• [Required work]:
What lines in this listing contain the string "none"? Report each one by copying it.

• [Given entries]:

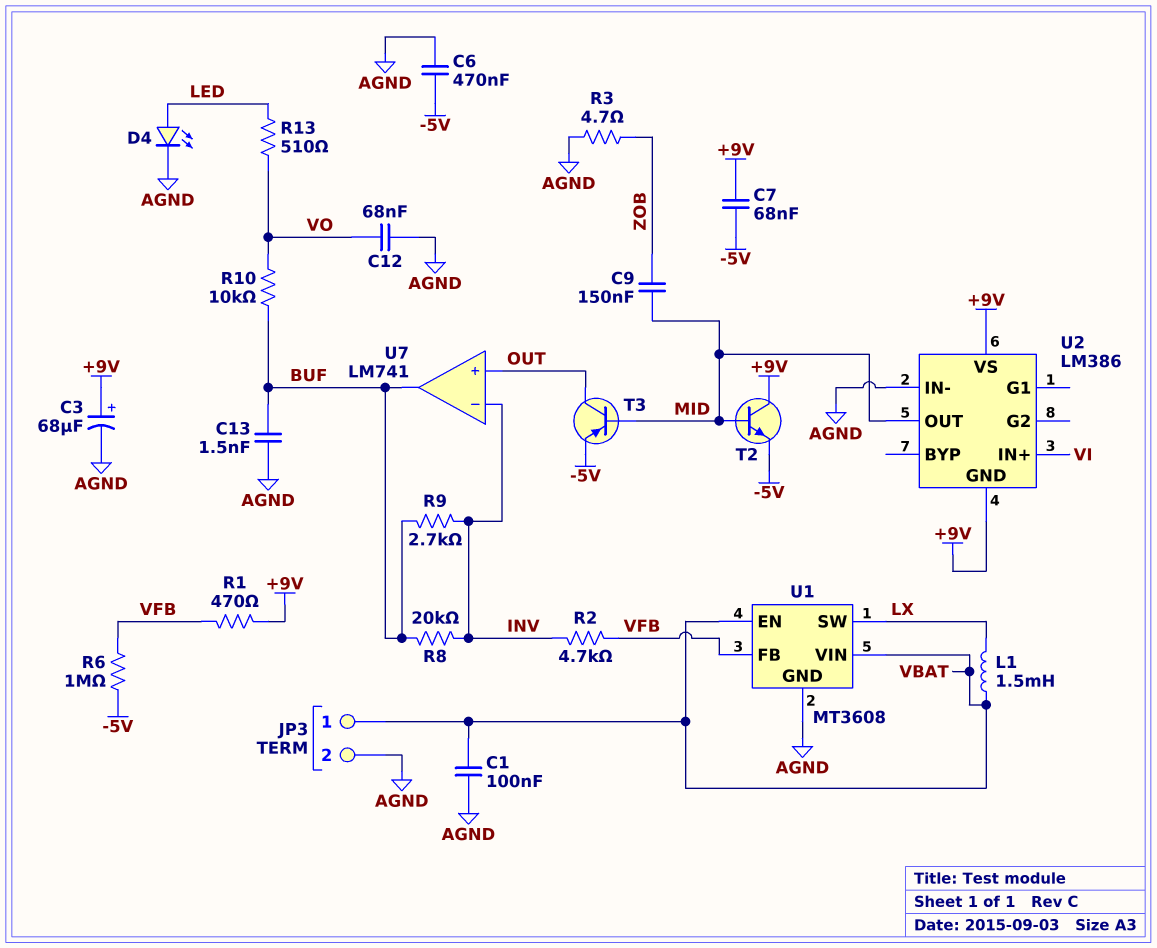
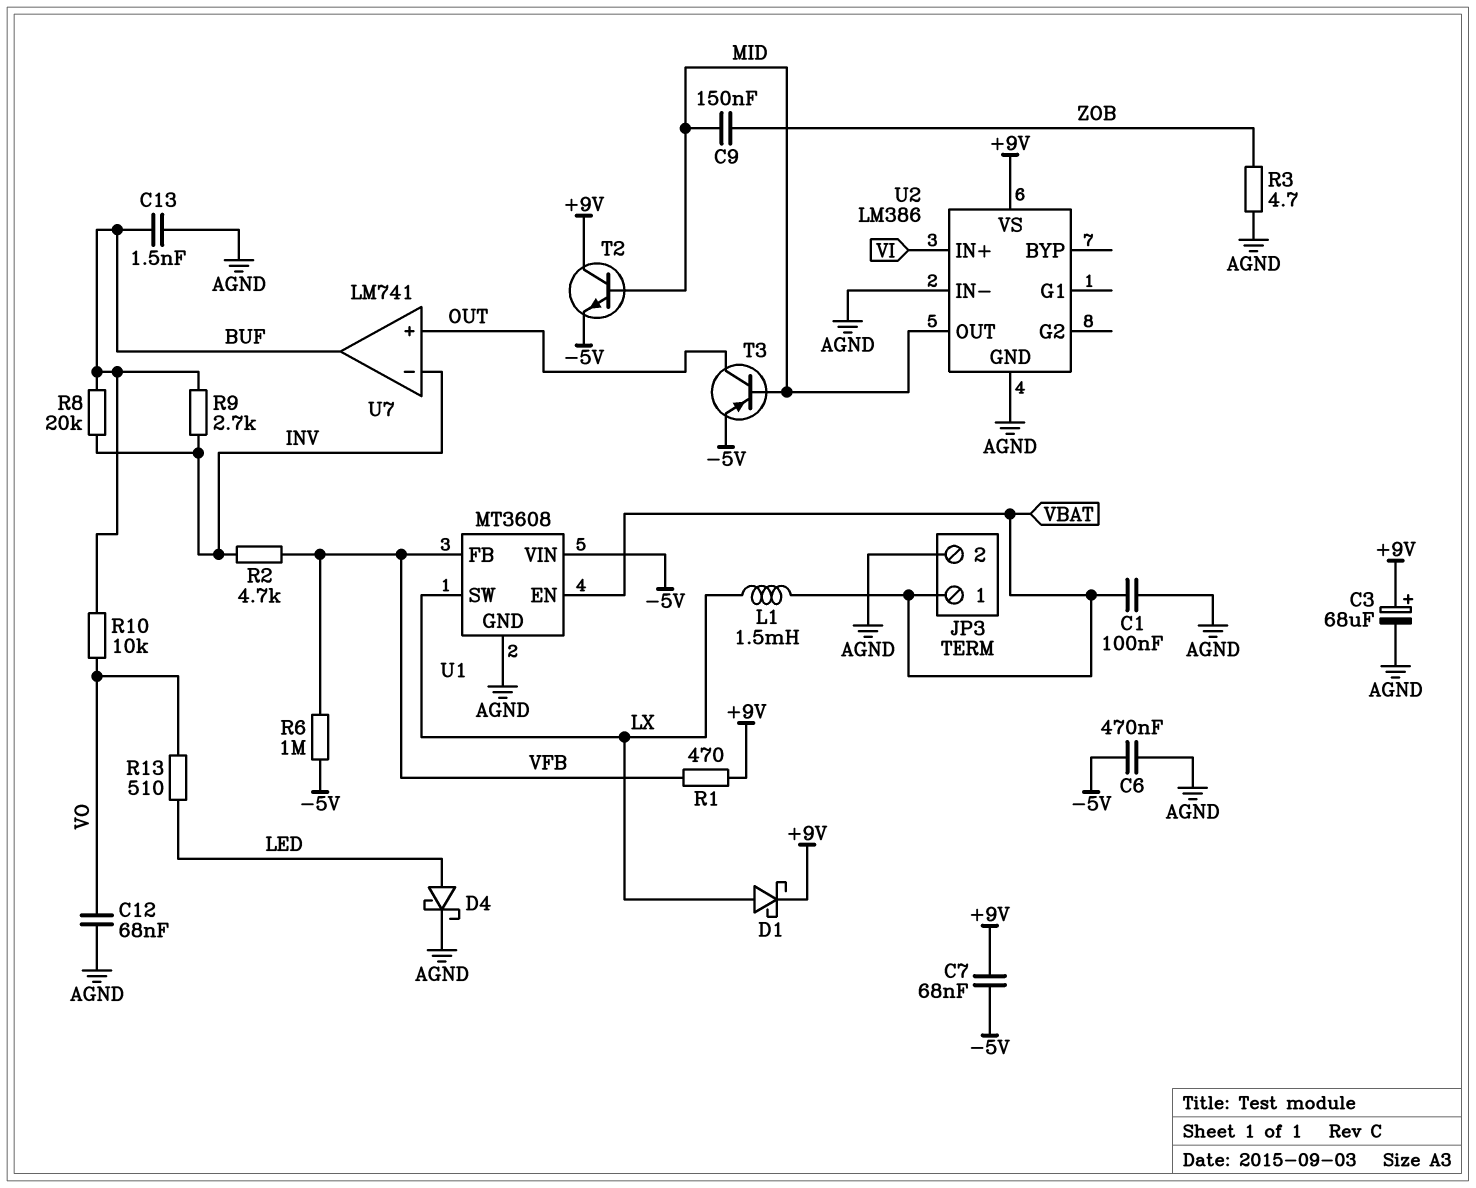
D1: none -> schottky (A LX, K +9V)
D4: LED (A LED, K AGND) -> schottky (A LED, K AGND)
U1 pin VIN: VBAT -> -5V
U2 pin GND: +9V -> AGND

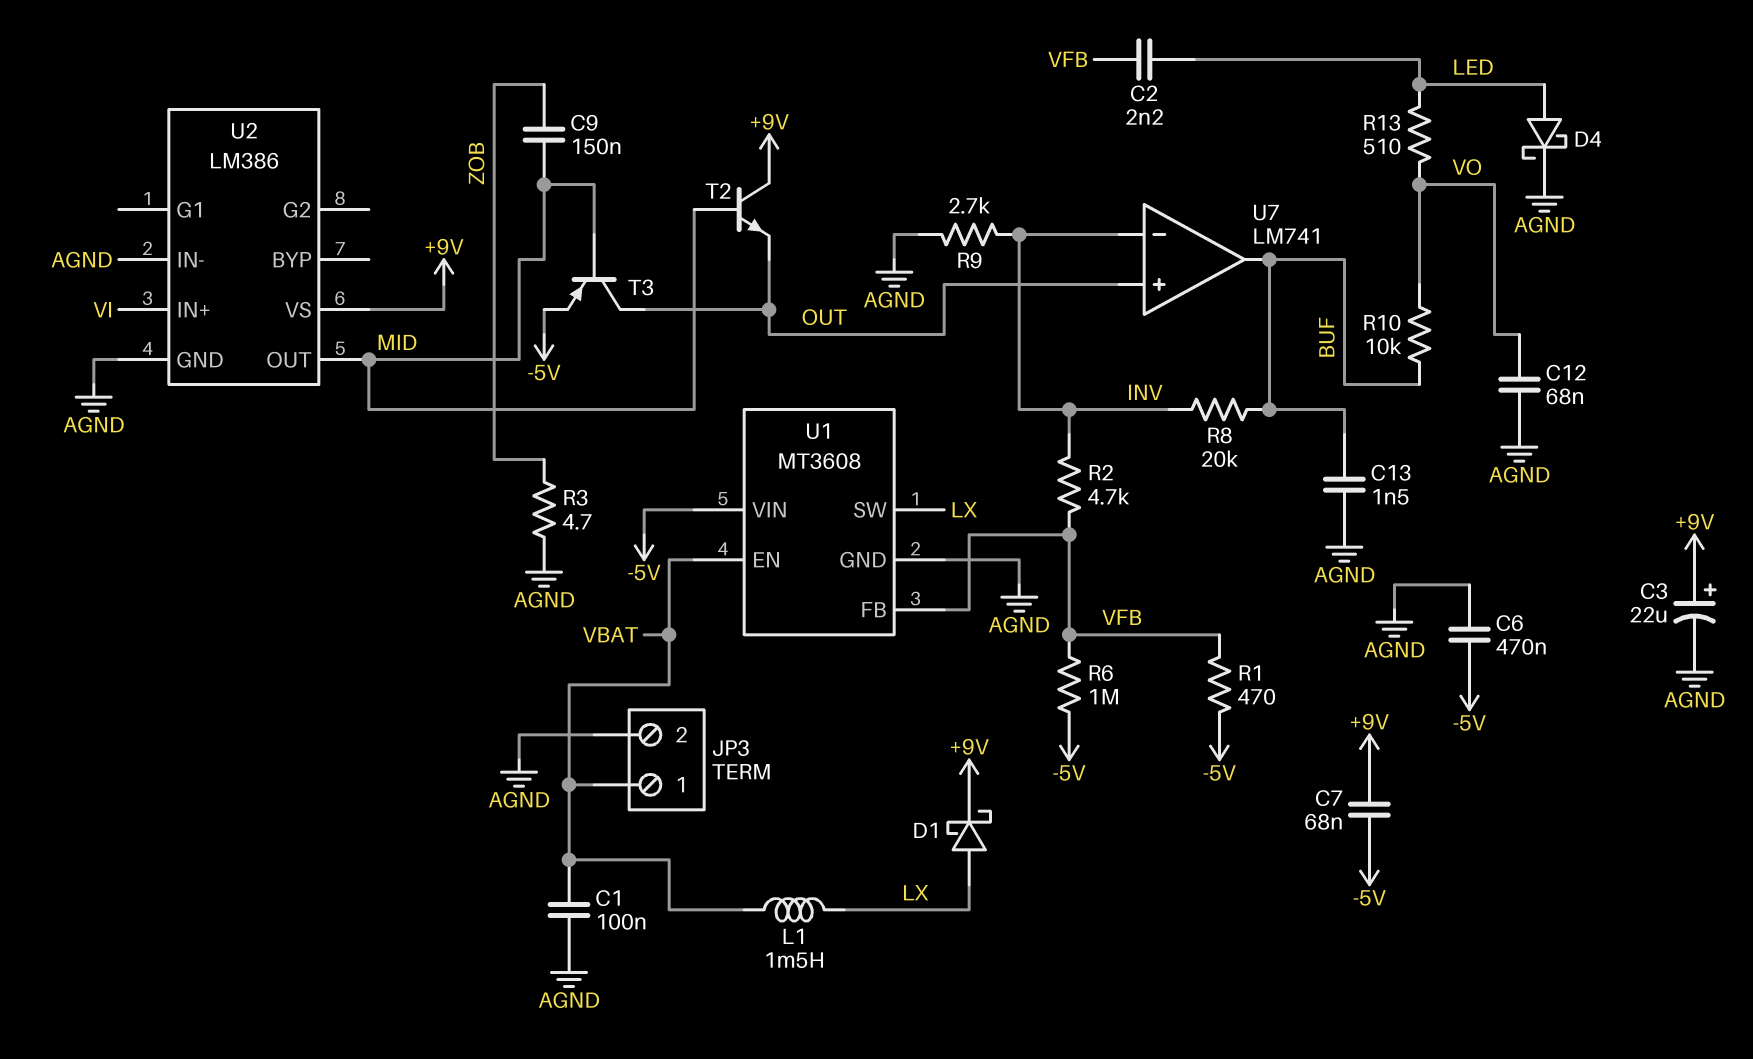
C2: none -> 2.2nF (LED, VFB)
C3: 68uF (plus +9V, minus AGND) -> 22uF (plus +9V, minus AGND)
R1: 470 (+9V, VFB) -> 470 (-5V, VFB)
R9: 2.7k (BUF, INV) -> 2.7k (AGND, INV)
T2: NPN (B MID, C +9V, E -5V) -> NPN (B MID, C +9V, E OUT)

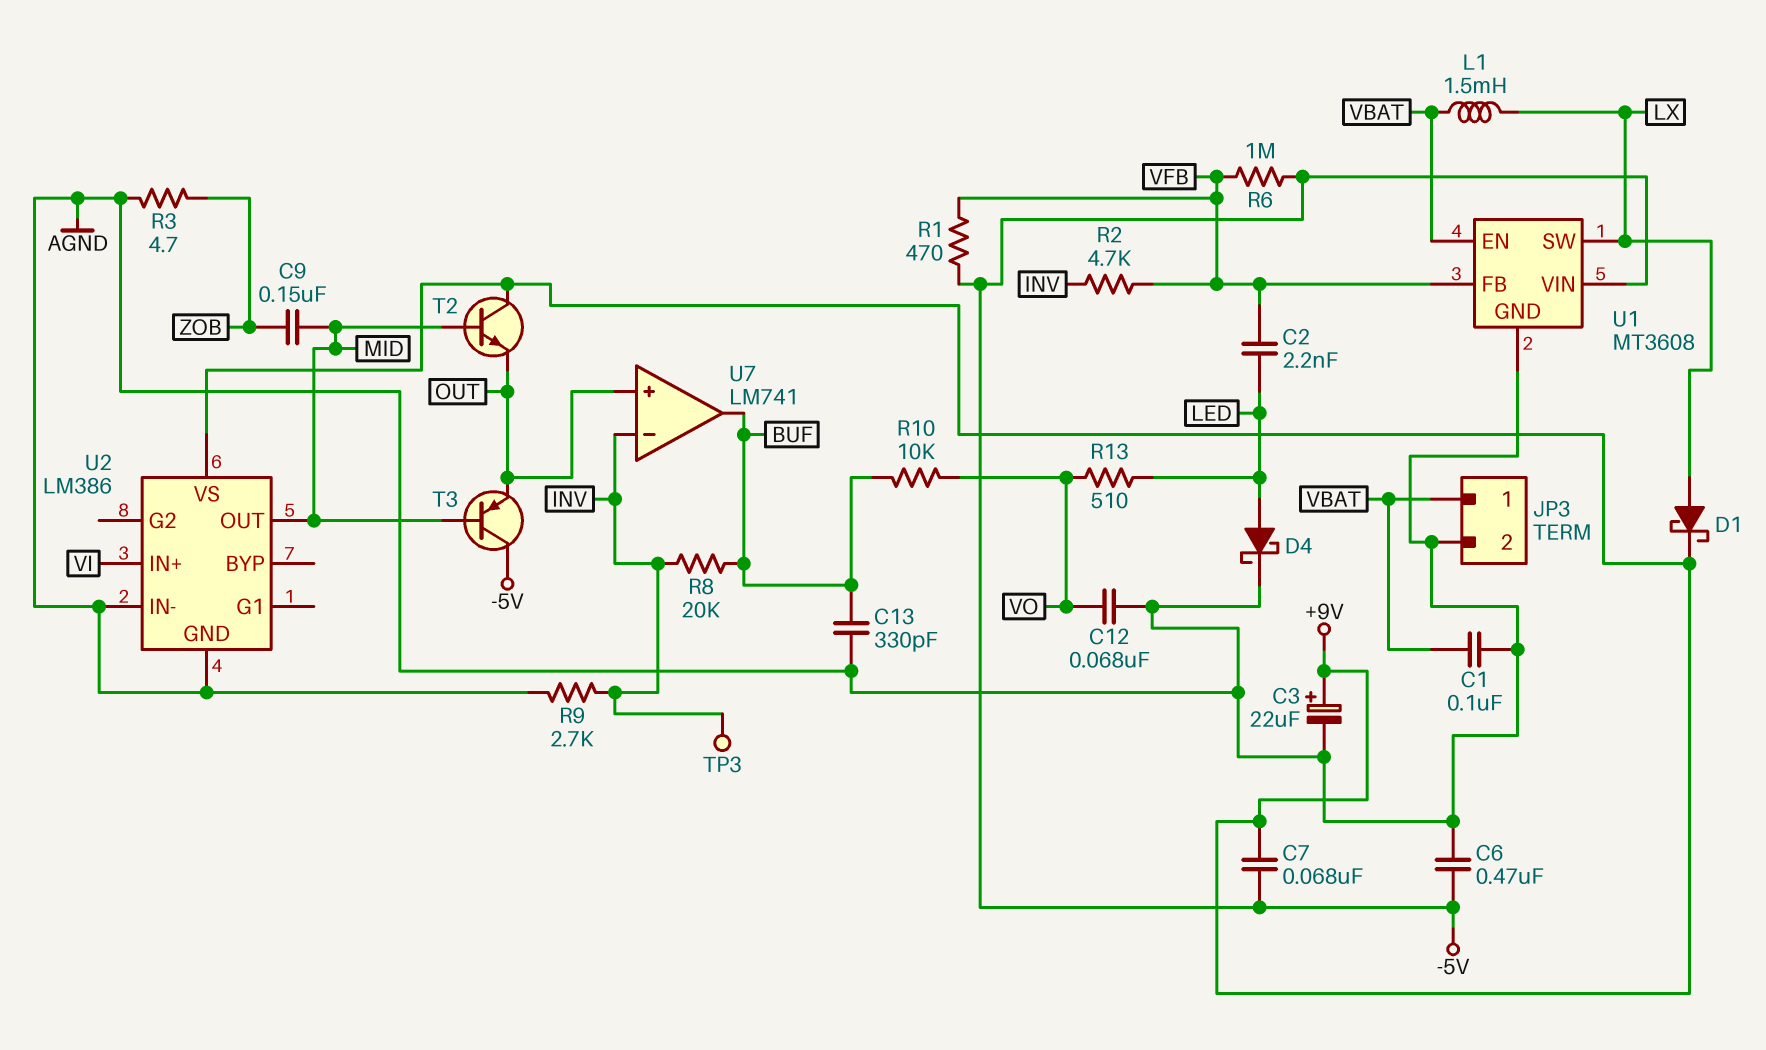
C13: 1.5nF (AGND, BUF) -> 330pF (AGND, BUF)
T3: PNP (B MID, C OUT, E -5V) -> PNP (B MID, C -5V, E OUT)
TP3: none -> test point (INV)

• [Exercise response]:
D1: none -> schottky (A LX, K +9V)
C2: none -> 2.2nF (LED, VFB)
TP3: none -> test point (INV)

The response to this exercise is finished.